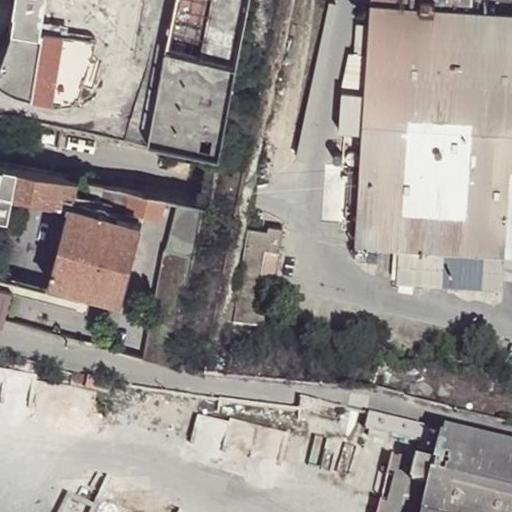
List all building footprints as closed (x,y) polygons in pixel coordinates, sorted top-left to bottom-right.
[(14,0),(9,32),(5,43),(0,49),(0,83),(2,85),(58,104),(71,102),(80,99),(95,34),(64,31),(64,26),(59,25),(60,21),(41,18),(43,0),(14,0)] [(173,0),(164,49),(240,64),(252,0),(173,0)] [(511,12),(469,10),(470,0),(371,0),(367,65),(354,64),(352,90),(365,91),(364,97),(356,244),(399,247),(505,253),(511,253),(511,12)] [(144,142),(221,156),(240,64),(164,49),(158,79),(157,79),(144,142)] [(361,138),(364,97),(339,95),(336,136),(361,138)] [(0,164),(0,217),(8,219),(14,195),(18,168),(0,164)] [(18,168),(14,195),(69,204),(70,203),(72,203),(76,178),(18,168)] [(131,189),(128,209),(163,216),(163,215),(167,196),(131,189)] [(199,202),(180,198),(170,247),(168,247),(143,360),(152,362),(172,368),(195,253),(204,206),(204,203),(199,202)] [(70,203),(69,204),(49,282),(123,302),(143,223),(72,203),(70,203)] [(258,238),(260,231),(247,228),(232,319),(261,324),(268,280),(260,279),(265,249),(278,252),(282,229),(268,226),(267,231),(266,239),(258,238)] [(267,231),(260,231),(258,238),(266,239),(267,231)] [(505,253),(399,247),(397,282),(503,288),(505,253)] [(0,282),(8,285),(11,277),(0,274),(0,282)] [(0,315),(8,285),(0,282),(0,315)] [(13,286),(8,285),(0,315),(0,319),(4,321),(13,286)] [(105,393),(107,382),(79,378),(73,375),(71,386),(105,393)] [(213,398),(208,453),(296,460),(300,405),(213,398)] [(425,429),(370,416),(367,430),(421,444),(425,429)] [(425,429),(421,444),(417,463),(437,468),(445,435),(425,429)] [(437,468),(417,463),(411,485),(432,490),(425,511),(511,511),(511,451),(445,435),(437,468)] [(411,485),(417,463),(393,457),(378,511),(425,511),(432,490),(411,485)]
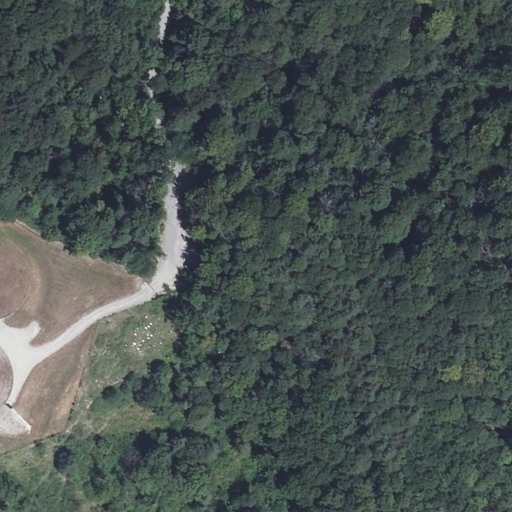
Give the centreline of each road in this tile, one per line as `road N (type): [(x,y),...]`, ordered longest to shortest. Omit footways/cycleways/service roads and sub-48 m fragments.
road 1 (track): [(28,360),(158,286),(171,257),(169,168)]
road 2 (track): [(169,168),(149,69),(162,0)]
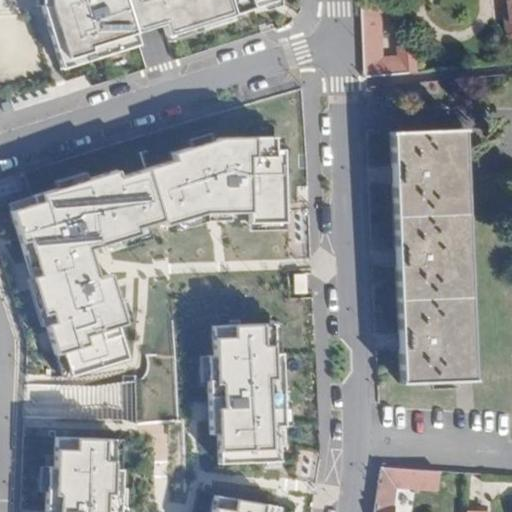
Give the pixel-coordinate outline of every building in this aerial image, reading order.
[(124,0),(51,0),(52,16),(73,84),(91,79),(158,60),(153,49),(178,43),(183,59),(270,31),(263,18),(286,11),(285,0),(133,0),(134,1),(124,1),(124,0)] [(381,0),(361,1),(364,76),(381,74),(378,18),(386,17),(385,0),(381,0)] [(398,48),(400,73),(414,72),(411,46),(398,48)] [(392,130),(402,379),(474,377),(464,127),(392,130)] [(9,207),(61,377),(124,359),(100,278),(89,283),(81,253),(100,247),(157,229),(195,217),(216,217),(238,216),(237,227),(278,225),(276,138),(214,139),(163,157),(9,207)] [(298,333),(216,335),(222,468),(301,467),(298,333)] [(113,443),(54,440),(50,511),(131,511),(135,444),(113,443)] [(381,465),(373,511),(389,511),(398,465),(381,465)] [(279,511),(222,503),(220,511),(279,511)]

++++++++

What is required. Could you write these lines out again with each "building" swapped for "structure", changing nothing else and leaving the pictures out?

Exercise answer.
List all structure footprints as closed (x,y) polygons in pixel coordinates, sorted top-left to bottom-right.
[(14,0),(9,32),(5,43),(0,49),(0,83),(2,85),(58,104),(71,102),(80,99),(95,34),(64,31),(64,26),(59,25),(60,21),(41,18),(43,0),(14,0)] [(173,0),(164,49),(240,64),(252,0),(173,0)] [(511,12),(469,10),(470,0),(371,0),(367,65),(354,64),(352,90),(365,91),(364,97),(356,244),(399,247),(505,253),(511,253),(511,12)] [(144,142),(221,156),(240,64),(164,49),(158,79),(157,79),(144,142)] [(361,138),(364,97),(339,95),(336,136),(361,138)] [(0,164),(0,217),(8,219),(14,195),(18,168),(0,164)] [(18,168),(14,195),(69,204),(70,203),(72,203),(76,178),(18,168)] [(131,189),(128,209),(163,216),(163,215),(167,196),(131,189)] [(199,202),(180,198),(170,247),(168,247),(143,360),(152,362),(172,368),(195,253),(204,206),(204,203),(199,202)] [(70,203),(69,204),(49,282),(123,302),(143,223),(72,203),(70,203)] [(258,238),(260,231),(247,228),(232,319),(261,324),(268,280),(260,279),(265,249),(278,252),(282,229),(268,226),(267,231),(266,239),(258,238)] [(267,231),(260,231),(258,238),(266,239),(267,231)] [(505,253),(399,247),(397,282),(503,288),(505,253)] [(0,282),(8,285),(11,277),(0,274),(0,282)] [(0,315),(8,285),(0,282),(0,315)] [(13,286),(8,285),(0,315),(0,319),(4,321),(13,286)] [(105,393),(107,382),(79,378),(73,375),(71,386),(105,393)] [(213,398),(208,453),(296,460),(300,405),(213,398)] [(425,429),(370,416),(367,430),(421,444),(425,429)] [(425,429),(421,444),(417,463),(437,468),(445,435),(425,429)] [(437,468),(417,463),(411,485),(432,490),(425,511),(511,511),(511,451),(445,435),(437,468)] [(411,485),(417,463),(393,457),(378,511),(425,511),(432,490),(411,485)]
Give the centreline of each road in this tile, one per line as `road N (type): [(x,y),...]`, ordered longest to shortest. Omit footways/cycleways/service roads and sub-48 m fragments.
road 1 (track): [(28,360),(158,286),(171,257),(169,168)]
road 2 (track): [(169,168),(149,69),(162,0)]
Give the pixel-coordinate outline of every structure in this aerial image, reading order.
[(124,0),(51,0),(52,16),(73,84),(91,79),(158,60),(153,49),(178,43),(183,59),(270,31),(263,18),(286,11),(285,0),(133,0),(134,1),(124,1),(124,0)] [(381,0),(361,1),(364,76),(381,74),(378,18),(386,17),(385,0),(381,0)] [(398,48),(400,73),(414,72),(411,46),(398,48)] [(392,130),(402,379),(474,377),(464,127),(392,130)] [(9,207),(61,377),(124,359),(100,278),(89,283),(81,253),(100,247),(157,229),(195,217),(216,217),(238,216),(237,227),(278,225),(276,138),(214,139),(163,157),(9,207)] [(298,333),(216,335),(222,468),(301,467),(298,333)] [(113,443),(54,440),(50,511),(131,511),(135,444),(113,443)] [(381,465),(373,511),(389,511),(398,465),(381,465)] [(279,511),(222,503),(220,511),(279,511)]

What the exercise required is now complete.